Work instruction — Reproduce the listing below in full and without alteration, apart from its pictures.
Start of Block
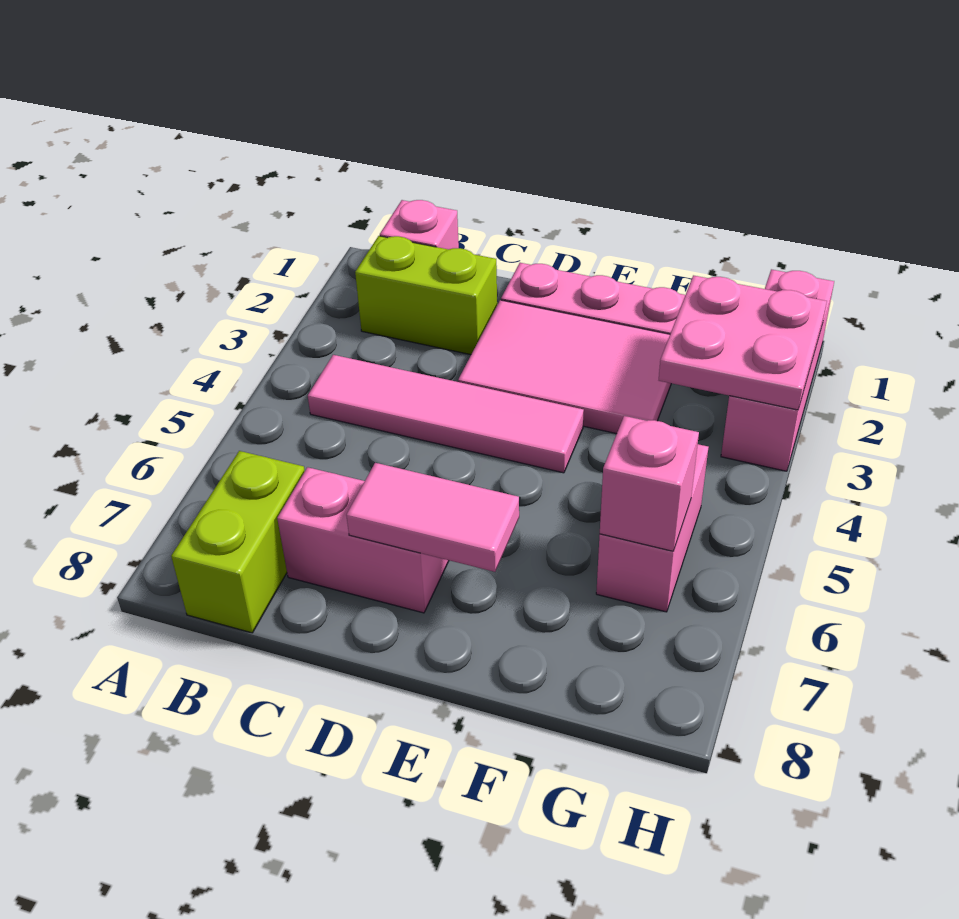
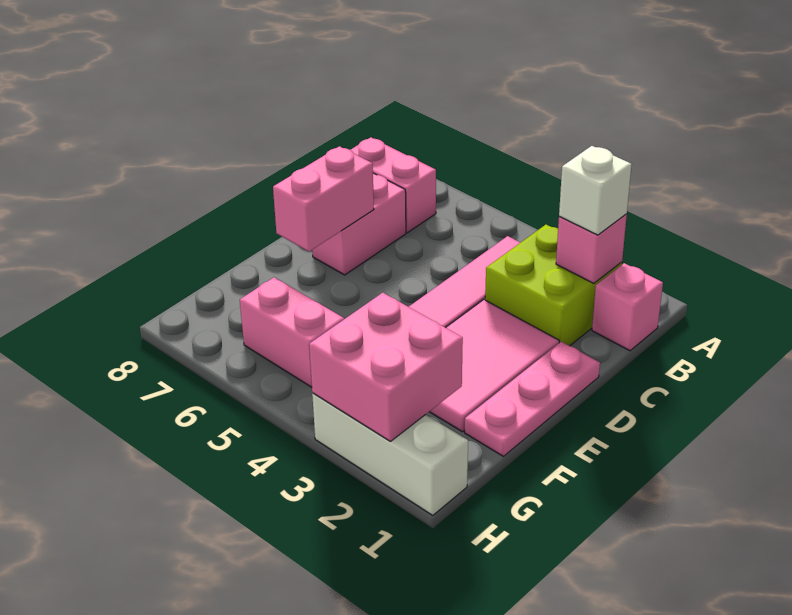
lime brick B2:C2 level 1 -> lime brick B2:C3 level 1
none -> white brick B2 level 3
lime brick B7:B8 level 1 -> pink brick B7:B8 level 1
pink tile D7:E7 level 2 -> pink brick D7:E7 level 2
pink plate G2:H3 level 2 -> pink brick G2:H3 level 2
pink brick G6 level 2 -> pink brick B2 level 2
pink brick H1:H3 level 1 -> white brick H1:H3 level 1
End of Block
Result —
lime brick B2:C2 level 1 -> lime brick B2:C3 level 1
none -> white brick B2 level 3
lime brick B7:B8 level 1 -> pink brick B7:B8 level 1
pink tile D7:E7 level 2 -> pink brick D7:E7 level 2
pink plate G2:H3 level 2 -> pink brick G2:H3 level 2
pink brick G6 level 2 -> pink brick B2 level 2
pink brick H1:H3 level 1 -> white brick H1:H3 level 1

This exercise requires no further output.